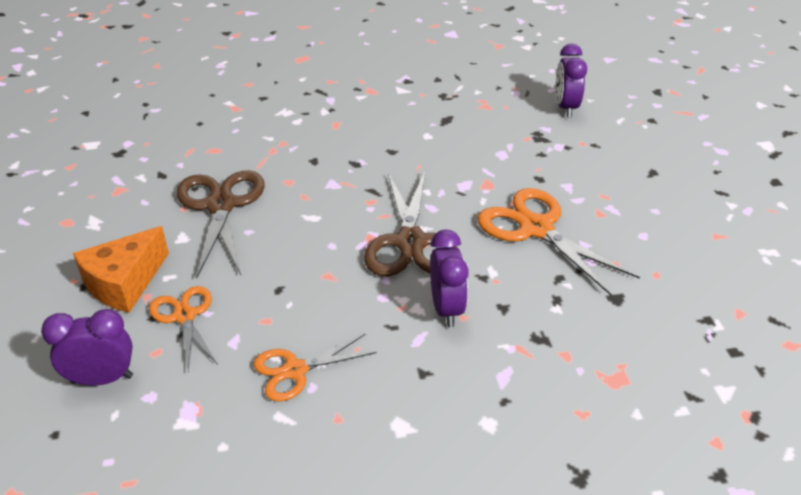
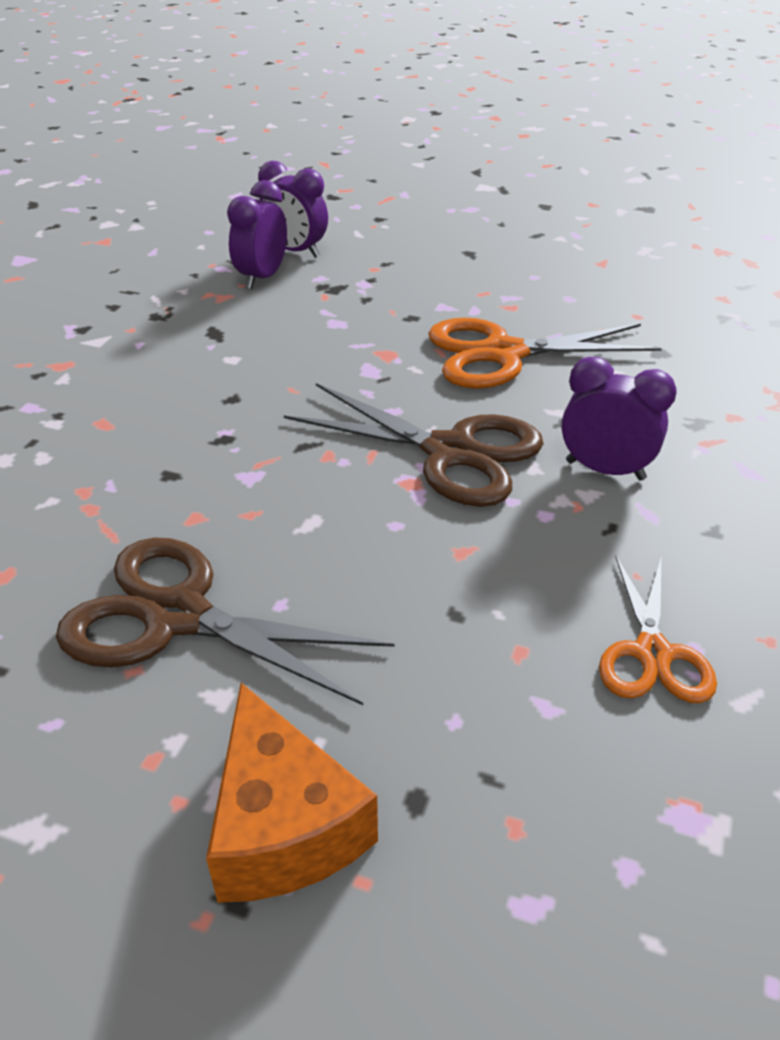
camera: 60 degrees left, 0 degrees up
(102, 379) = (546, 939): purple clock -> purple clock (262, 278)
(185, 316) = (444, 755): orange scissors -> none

...

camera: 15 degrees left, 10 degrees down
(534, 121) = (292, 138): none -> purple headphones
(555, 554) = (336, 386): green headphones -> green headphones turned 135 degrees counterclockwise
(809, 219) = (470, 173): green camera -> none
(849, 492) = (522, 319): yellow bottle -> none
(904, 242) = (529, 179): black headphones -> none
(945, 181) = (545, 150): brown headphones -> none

==

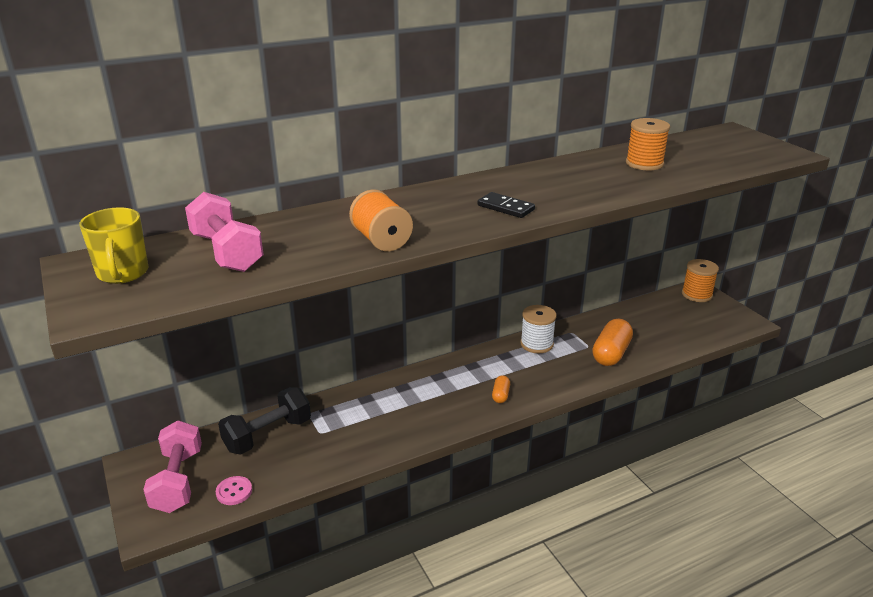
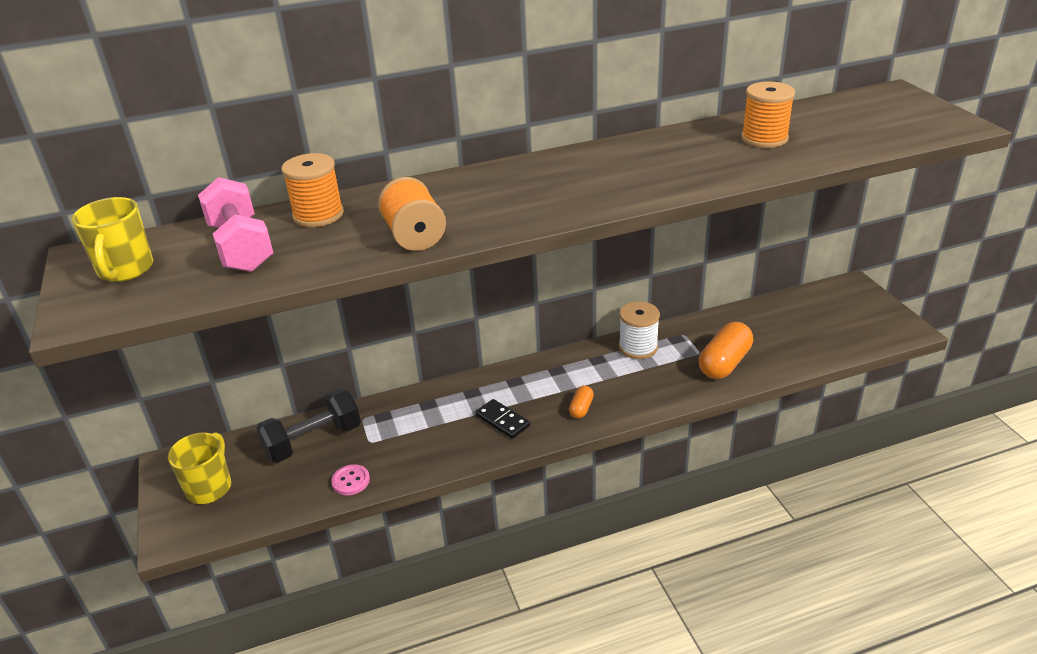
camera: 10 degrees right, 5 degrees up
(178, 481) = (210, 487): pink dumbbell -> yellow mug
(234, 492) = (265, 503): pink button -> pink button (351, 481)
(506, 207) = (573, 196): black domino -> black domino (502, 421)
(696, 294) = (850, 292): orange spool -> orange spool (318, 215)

THE PROBLEM: From the entries, copy out each line containing the word "yellow".

OUTPUT BELOW:
(849, 492) = (522, 319): yellow bottle -> none
(178, 481) = (210, 487): pink dumbbell -> yellow mug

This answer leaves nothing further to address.